• [BRIEF]:
Pull every line holding the word "diode" out of the data and copy it.

• [DATA EXCERPTS]:
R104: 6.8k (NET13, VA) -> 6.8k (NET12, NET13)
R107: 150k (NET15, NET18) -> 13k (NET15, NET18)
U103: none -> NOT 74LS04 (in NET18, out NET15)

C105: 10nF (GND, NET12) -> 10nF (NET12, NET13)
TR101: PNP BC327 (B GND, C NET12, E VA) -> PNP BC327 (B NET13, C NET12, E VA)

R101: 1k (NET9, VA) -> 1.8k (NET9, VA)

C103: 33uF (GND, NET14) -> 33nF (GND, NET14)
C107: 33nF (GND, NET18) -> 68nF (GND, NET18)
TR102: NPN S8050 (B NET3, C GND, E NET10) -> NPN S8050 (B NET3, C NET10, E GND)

--

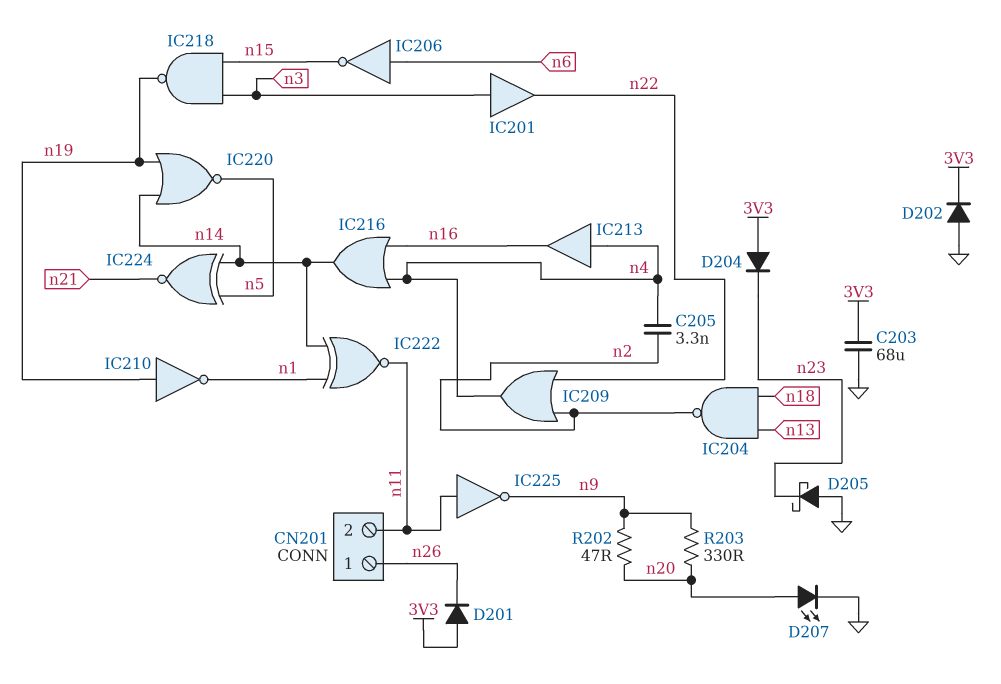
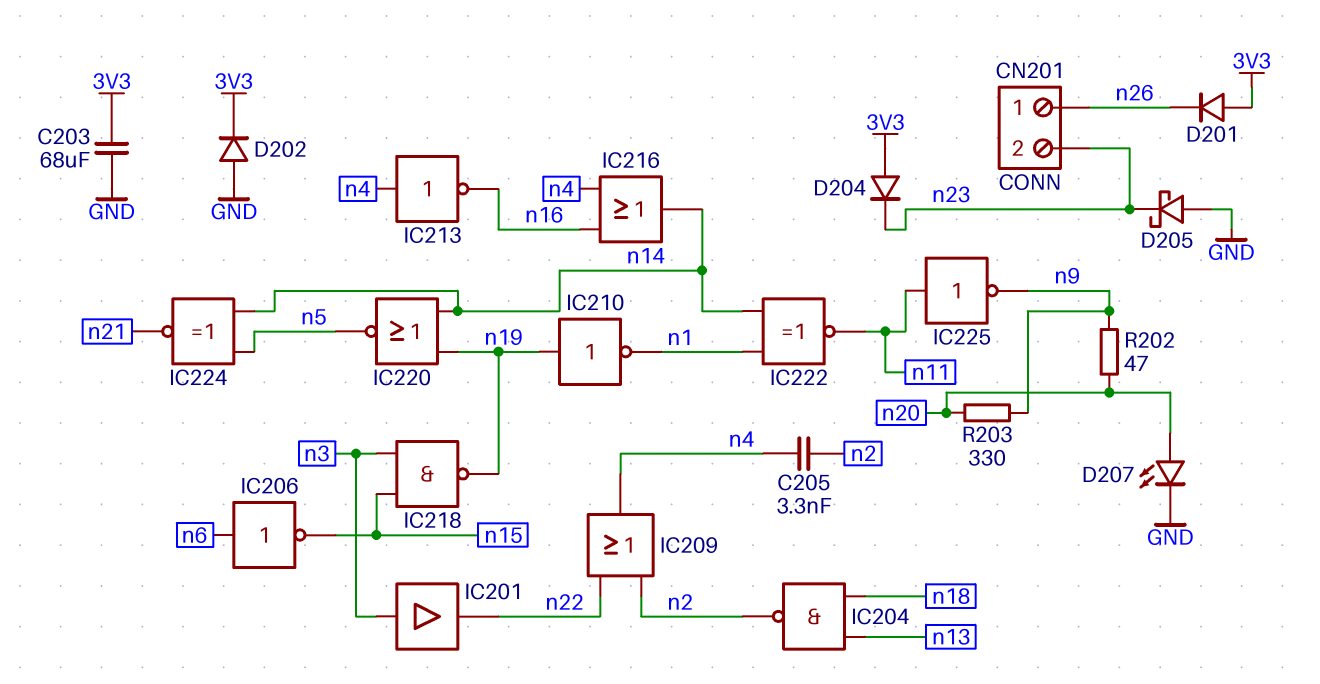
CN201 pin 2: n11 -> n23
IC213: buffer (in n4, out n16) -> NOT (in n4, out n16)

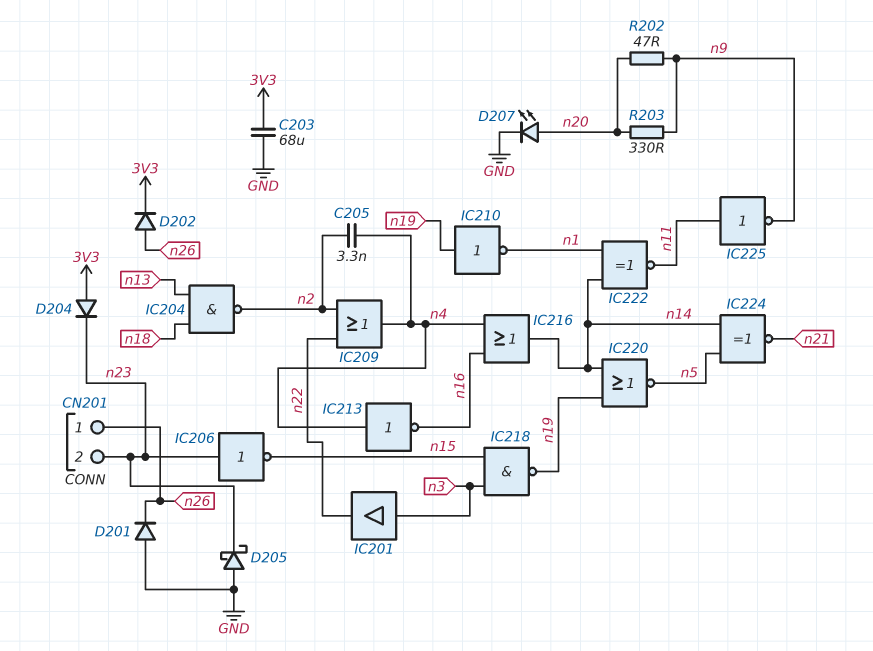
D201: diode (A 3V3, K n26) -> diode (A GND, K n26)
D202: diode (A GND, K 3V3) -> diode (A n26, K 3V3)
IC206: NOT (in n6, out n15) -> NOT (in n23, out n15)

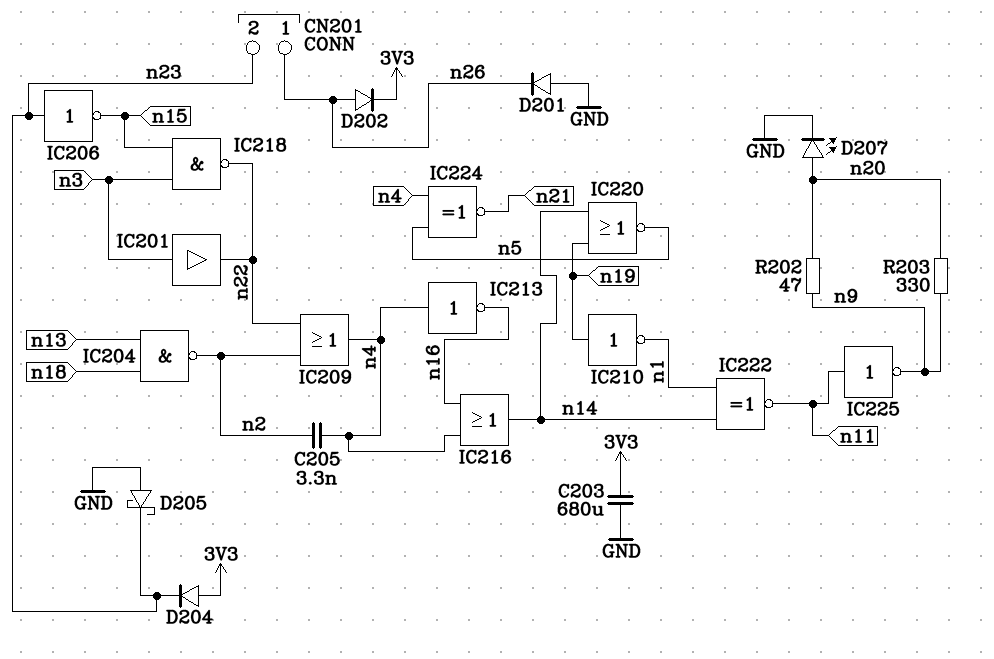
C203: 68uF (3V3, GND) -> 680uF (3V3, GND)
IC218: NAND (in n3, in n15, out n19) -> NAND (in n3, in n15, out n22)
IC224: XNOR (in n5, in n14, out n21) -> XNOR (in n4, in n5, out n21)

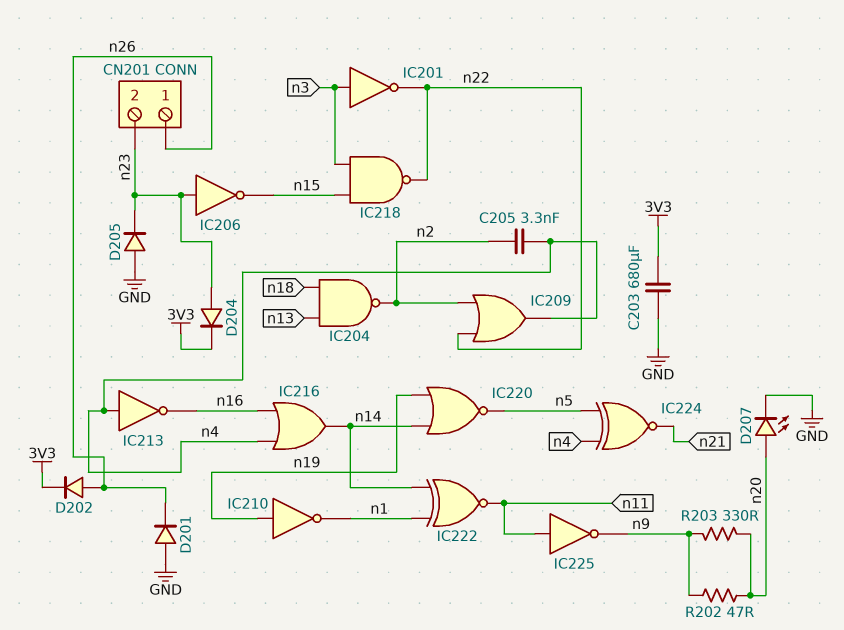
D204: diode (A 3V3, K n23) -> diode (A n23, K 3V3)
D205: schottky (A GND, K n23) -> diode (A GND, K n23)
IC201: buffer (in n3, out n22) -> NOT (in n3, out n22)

• [WRITTEN SOLUTION]:
D201: diode (A 3V3, K n26) -> diode (A GND, K n26)
D202: diode (A GND, K 3V3) -> diode (A n26, K 3V3)
D204: diode (A 3V3, K n23) -> diode (A n23, K 3V3)
D205: schottky (A GND, K n23) -> diode (A GND, K n23)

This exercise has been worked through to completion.